:: Entries provided

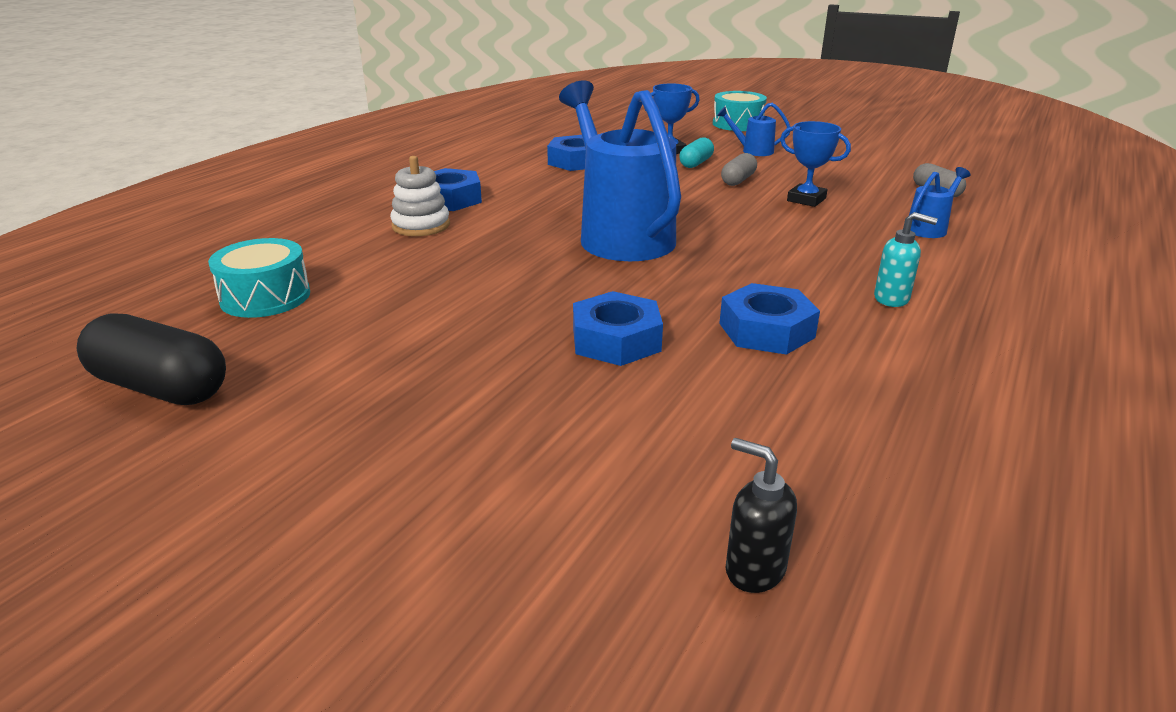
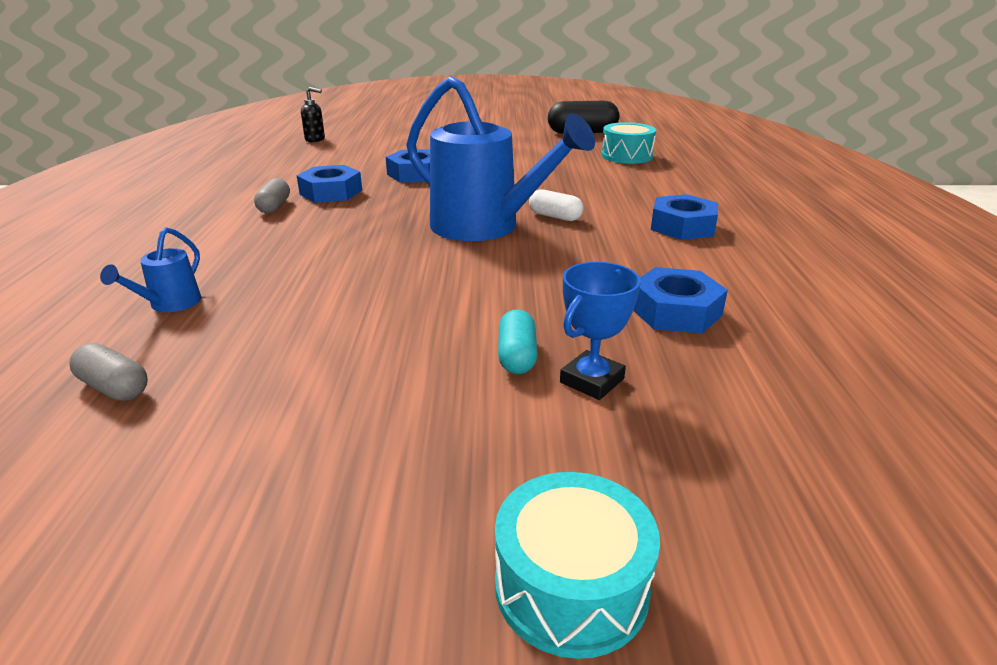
camera: 150 degrees right, 0 degrees up
(421, 225) = (647, 202): white stacking toy -> none
(538, 231) = (555, 216): none -> white capsule
(738, 180) = (428, 331): grey capsule -> grey capsule (274, 207)
(752, 151) = (451, 430): blue watering can -> none
(806, 200) = (322, 316): blue trophy -> none
(892, 299) = (241, 224): turquoise soap dispenser -> none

::::

Exactly the lines from the one holding "(421, 225) = (647, 202): white" through the end of the records above are to be returned, and nothing else.

(421, 225) = (647, 202): white stacking toy -> none
(538, 231) = (555, 216): none -> white capsule
(738, 180) = (428, 331): grey capsule -> grey capsule (274, 207)
(752, 151) = (451, 430): blue watering can -> none
(806, 200) = (322, 316): blue trophy -> none
(892, 299) = (241, 224): turquoise soap dispenser -> none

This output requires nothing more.